#### How to complete this task
What is needed is an exact copy of the entries below, with every picture left out.

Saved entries
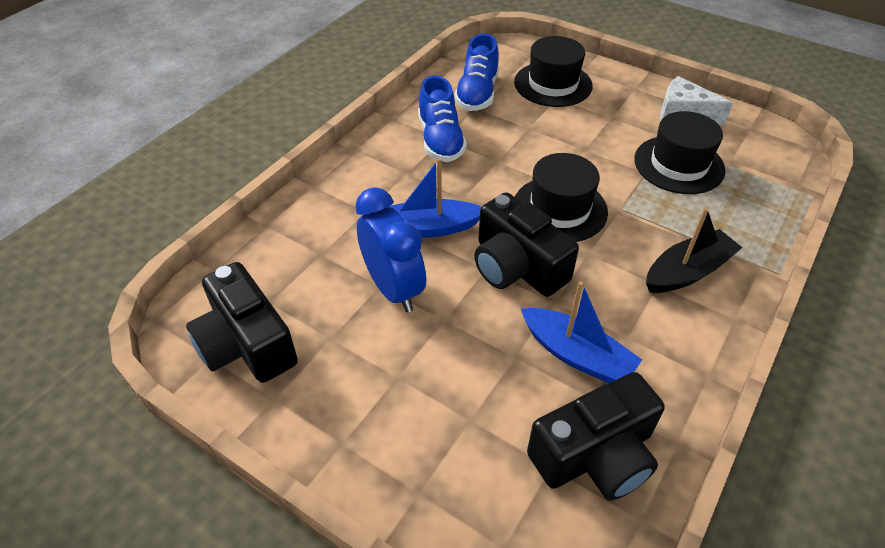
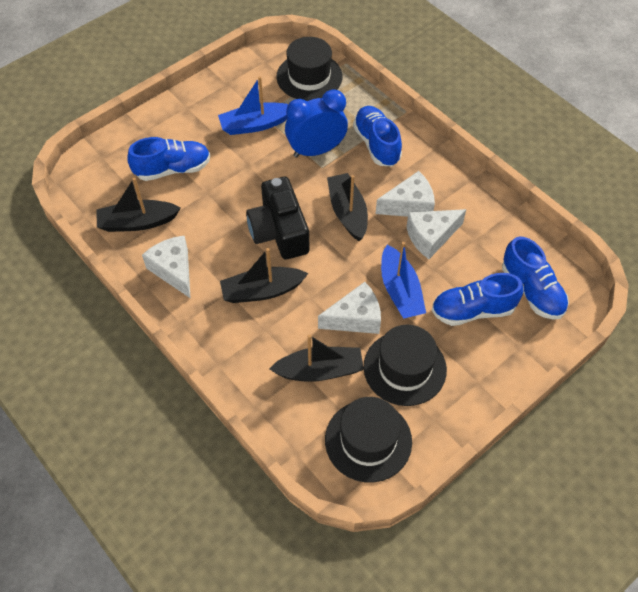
black boat: 1 -> 4
black camera: 3 -> 1
blue shoe: 2 -> 4
white cheese: 1 -> 4

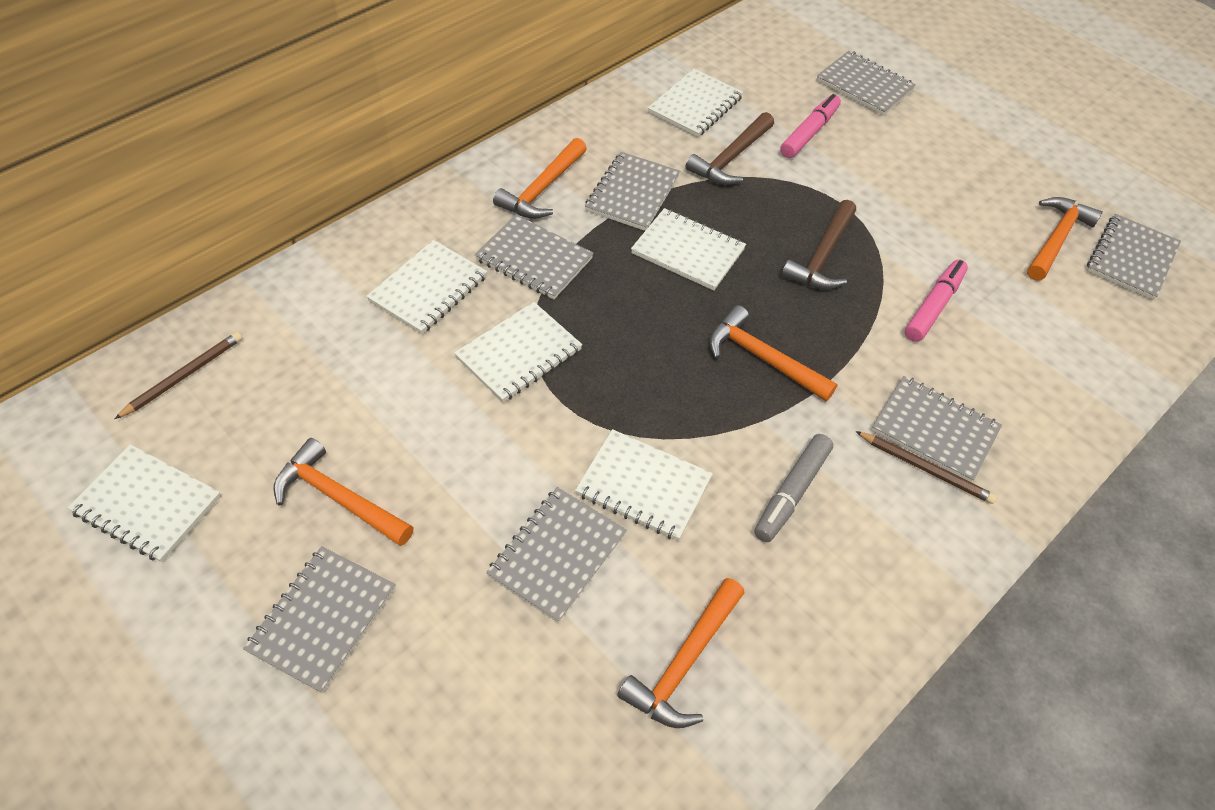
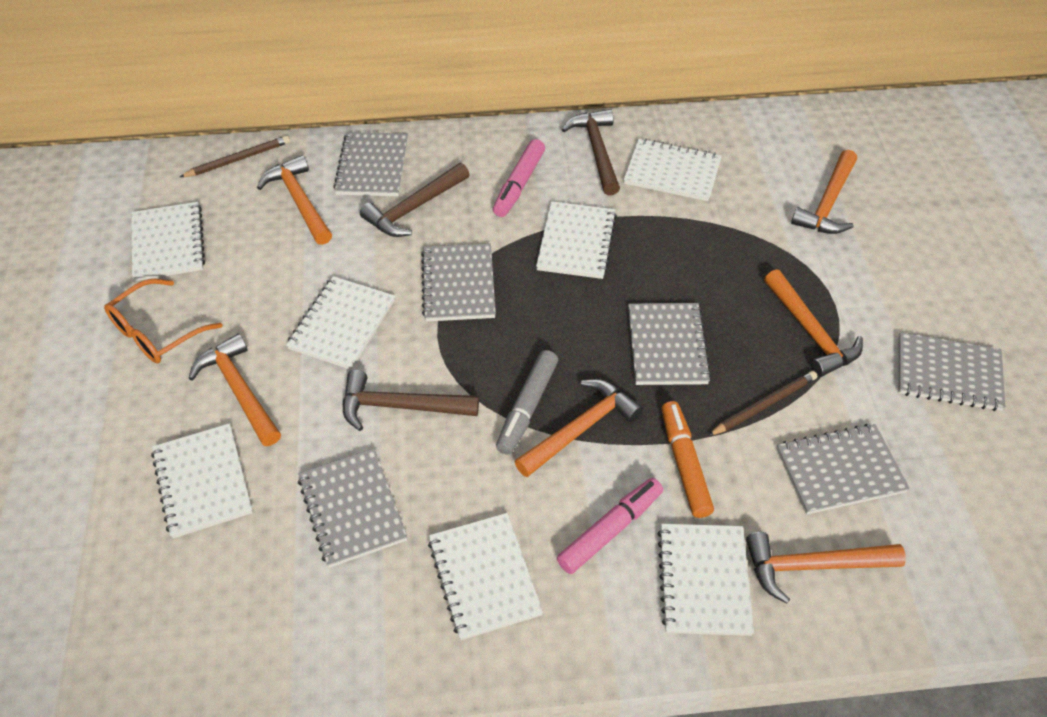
brown hammer: 2 -> 3
grey notebook: 7 -> 6
orange glasses: 0 -> 1
orange hammer: 5 -> 6
orange marker: 0 -> 1
white notebook: 6 -> 7

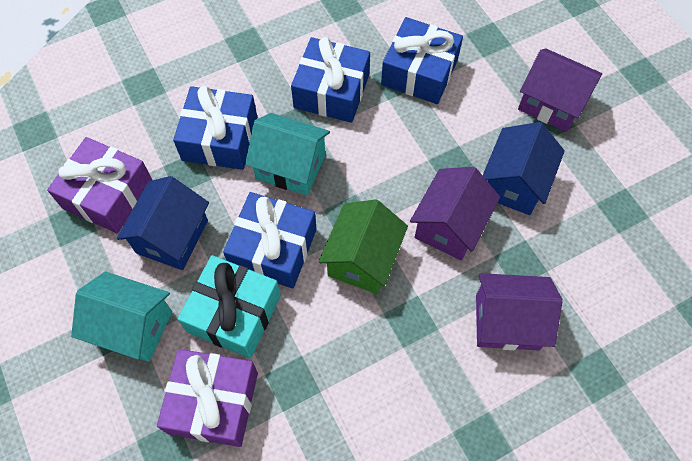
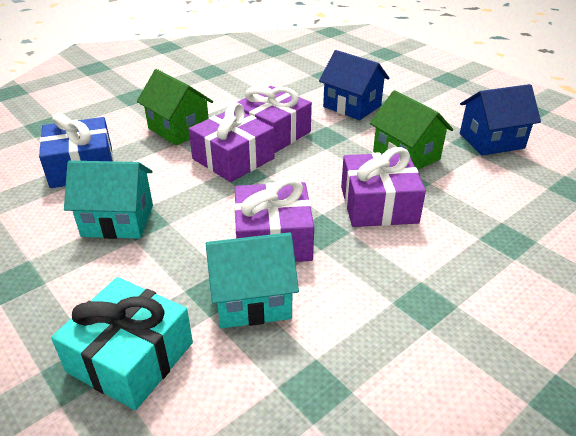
blue gift: 4 -> 1
green house: 1 -> 2
purple gift: 2 -> 4
purple house: 3 -> 0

#### Task result
black boat: 1 -> 4
black camera: 3 -> 1
blue shoe: 2 -> 4
white cheese: 1 -> 4

brown hammer: 2 -> 3
grey notebook: 7 -> 6
orange glasses: 0 -> 1
orange hammer: 5 -> 6
orange marker: 0 -> 1
white notebook: 6 -> 7

blue gift: 4 -> 1
green house: 1 -> 2
purple gift: 2 -> 4
purple house: 3 -> 0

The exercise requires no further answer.